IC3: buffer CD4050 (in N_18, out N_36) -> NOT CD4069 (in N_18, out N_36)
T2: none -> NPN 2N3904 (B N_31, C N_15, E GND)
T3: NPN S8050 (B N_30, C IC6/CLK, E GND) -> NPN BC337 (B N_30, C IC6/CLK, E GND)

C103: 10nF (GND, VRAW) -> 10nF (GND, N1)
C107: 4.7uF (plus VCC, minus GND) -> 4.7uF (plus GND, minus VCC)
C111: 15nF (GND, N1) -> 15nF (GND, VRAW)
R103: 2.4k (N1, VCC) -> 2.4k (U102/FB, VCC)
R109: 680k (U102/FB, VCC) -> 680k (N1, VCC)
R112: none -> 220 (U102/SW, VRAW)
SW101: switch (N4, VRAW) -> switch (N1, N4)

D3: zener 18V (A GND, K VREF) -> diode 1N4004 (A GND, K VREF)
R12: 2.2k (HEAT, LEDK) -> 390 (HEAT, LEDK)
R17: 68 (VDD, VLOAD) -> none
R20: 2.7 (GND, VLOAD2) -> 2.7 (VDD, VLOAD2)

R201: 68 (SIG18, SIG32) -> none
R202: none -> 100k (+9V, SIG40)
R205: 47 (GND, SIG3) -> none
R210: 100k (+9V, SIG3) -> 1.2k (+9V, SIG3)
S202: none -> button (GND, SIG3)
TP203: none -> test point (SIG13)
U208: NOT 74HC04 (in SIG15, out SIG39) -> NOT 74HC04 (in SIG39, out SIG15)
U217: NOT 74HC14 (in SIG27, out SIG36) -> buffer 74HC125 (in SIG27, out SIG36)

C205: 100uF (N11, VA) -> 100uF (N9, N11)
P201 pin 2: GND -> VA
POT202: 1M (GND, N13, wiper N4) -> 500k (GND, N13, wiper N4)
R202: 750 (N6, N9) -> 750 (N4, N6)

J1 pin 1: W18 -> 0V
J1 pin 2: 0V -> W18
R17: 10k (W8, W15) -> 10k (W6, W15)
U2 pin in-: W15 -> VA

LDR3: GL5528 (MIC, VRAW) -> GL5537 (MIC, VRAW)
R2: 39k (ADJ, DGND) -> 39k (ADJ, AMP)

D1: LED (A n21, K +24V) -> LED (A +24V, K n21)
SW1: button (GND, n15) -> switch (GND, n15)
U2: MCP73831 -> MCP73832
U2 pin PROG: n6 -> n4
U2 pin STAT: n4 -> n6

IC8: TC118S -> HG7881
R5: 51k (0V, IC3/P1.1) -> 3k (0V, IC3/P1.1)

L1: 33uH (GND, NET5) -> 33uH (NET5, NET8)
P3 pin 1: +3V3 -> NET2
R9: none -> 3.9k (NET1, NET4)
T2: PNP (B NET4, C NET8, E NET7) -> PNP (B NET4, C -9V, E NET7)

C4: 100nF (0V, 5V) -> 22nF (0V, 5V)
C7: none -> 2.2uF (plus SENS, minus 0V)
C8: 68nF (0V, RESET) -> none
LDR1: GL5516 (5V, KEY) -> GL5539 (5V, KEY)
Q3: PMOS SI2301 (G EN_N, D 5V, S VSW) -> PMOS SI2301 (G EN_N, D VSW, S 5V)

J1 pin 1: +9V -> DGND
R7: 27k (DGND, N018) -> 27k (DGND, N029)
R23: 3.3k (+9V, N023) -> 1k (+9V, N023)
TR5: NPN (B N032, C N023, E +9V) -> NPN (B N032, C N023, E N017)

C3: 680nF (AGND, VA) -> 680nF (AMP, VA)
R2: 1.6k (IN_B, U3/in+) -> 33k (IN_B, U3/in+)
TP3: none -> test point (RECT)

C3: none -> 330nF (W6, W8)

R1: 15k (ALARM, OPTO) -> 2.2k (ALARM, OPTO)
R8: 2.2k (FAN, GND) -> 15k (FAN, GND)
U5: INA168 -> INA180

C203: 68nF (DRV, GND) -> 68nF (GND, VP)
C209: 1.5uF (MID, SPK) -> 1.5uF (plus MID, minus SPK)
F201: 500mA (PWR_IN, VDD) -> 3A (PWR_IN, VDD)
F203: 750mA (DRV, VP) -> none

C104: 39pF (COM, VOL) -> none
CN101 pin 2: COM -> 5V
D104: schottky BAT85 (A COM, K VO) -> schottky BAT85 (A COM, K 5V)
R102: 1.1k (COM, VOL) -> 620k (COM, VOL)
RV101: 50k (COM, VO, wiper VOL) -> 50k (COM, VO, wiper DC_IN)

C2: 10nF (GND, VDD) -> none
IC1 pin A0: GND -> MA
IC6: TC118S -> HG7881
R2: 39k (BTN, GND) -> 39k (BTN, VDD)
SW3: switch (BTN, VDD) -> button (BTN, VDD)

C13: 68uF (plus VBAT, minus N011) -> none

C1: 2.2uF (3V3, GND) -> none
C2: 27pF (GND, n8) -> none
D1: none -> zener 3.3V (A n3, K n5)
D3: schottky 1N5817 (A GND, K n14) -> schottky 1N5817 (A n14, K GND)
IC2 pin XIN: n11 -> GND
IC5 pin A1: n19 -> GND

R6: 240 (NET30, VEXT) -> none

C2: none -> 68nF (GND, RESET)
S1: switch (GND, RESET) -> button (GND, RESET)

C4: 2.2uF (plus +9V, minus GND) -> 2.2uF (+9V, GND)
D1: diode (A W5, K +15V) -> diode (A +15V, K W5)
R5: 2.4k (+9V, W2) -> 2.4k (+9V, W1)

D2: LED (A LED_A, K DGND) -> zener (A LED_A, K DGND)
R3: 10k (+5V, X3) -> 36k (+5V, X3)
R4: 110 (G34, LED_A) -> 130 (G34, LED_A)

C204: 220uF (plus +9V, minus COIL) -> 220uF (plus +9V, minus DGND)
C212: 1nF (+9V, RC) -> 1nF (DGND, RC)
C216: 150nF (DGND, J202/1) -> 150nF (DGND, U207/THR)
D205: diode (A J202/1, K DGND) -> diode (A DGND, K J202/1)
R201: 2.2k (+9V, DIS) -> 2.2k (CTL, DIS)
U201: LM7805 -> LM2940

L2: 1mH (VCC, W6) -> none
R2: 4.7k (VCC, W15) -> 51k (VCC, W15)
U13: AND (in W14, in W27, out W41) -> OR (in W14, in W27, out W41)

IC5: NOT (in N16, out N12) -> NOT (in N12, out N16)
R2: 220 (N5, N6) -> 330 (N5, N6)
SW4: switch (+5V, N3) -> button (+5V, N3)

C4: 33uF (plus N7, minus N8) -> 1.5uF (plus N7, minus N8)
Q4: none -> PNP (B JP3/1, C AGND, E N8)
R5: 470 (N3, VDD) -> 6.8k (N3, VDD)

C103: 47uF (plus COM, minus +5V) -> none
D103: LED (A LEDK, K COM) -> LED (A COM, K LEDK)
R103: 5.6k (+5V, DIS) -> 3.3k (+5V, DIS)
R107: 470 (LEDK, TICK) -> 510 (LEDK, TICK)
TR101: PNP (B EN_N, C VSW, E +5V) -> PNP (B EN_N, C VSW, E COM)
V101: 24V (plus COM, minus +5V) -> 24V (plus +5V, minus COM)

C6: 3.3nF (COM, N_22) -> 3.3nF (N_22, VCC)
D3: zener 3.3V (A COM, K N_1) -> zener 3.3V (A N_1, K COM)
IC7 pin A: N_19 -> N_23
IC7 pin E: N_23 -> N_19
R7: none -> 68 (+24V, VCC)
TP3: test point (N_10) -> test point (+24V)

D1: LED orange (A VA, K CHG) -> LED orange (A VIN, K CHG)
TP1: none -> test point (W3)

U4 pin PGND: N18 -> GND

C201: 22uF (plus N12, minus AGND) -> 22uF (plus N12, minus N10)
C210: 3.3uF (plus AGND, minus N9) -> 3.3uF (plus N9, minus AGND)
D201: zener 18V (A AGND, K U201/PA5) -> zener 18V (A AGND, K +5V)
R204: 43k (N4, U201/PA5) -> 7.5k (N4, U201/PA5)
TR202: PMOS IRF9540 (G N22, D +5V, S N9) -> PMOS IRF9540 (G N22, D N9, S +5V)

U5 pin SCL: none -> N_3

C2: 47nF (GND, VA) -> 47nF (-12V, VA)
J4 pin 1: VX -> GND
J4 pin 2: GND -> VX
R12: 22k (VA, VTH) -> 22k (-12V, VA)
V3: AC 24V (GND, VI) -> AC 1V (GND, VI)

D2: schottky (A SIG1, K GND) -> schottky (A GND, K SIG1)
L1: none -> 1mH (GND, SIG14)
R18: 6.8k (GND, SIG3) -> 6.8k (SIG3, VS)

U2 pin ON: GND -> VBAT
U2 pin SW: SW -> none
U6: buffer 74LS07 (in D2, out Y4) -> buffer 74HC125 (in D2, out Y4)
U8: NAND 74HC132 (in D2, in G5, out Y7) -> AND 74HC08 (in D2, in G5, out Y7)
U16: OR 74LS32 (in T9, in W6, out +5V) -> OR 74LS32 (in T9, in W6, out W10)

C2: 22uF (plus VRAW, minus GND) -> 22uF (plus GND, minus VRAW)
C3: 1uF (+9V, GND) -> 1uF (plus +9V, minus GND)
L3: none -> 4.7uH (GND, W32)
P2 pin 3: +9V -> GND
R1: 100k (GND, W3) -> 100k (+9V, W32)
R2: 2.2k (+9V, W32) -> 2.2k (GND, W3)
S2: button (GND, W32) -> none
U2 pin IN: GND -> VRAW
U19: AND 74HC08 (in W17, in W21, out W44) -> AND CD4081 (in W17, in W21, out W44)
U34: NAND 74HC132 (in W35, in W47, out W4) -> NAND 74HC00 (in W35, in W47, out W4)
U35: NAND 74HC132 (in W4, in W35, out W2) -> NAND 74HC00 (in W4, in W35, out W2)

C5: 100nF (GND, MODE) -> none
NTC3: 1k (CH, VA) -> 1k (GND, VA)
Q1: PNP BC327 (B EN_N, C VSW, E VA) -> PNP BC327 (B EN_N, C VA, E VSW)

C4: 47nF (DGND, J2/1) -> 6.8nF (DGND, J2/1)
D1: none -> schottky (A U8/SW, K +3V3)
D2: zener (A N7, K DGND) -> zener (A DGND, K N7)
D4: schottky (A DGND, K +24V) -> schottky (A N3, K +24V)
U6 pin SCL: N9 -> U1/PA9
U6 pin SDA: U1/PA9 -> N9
_ _ _ _
__How to complete this task__
The entries above hold the needed span. Transcribe exactly the lines from the one with "IC7 pin A: N_19 -> N_23" to the one with "C201: 22uF (plus", both included.

__Response for this exercise__
IC7 pin A: N_19 -> N_23
IC7 pin E: N_23 -> N_19
R7: none -> 68 (+24V, VCC)
TP3: test point (N_10) -> test point (+24V)

D1: LED orange (A VA, K CHG) -> LED orange (A VIN, K CHG)
TP1: none -> test point (W3)

U4 pin PGND: N18 -> GND

C201: 22uF (plus N12, minus AGND) -> 22uF (plus N12, minus N10)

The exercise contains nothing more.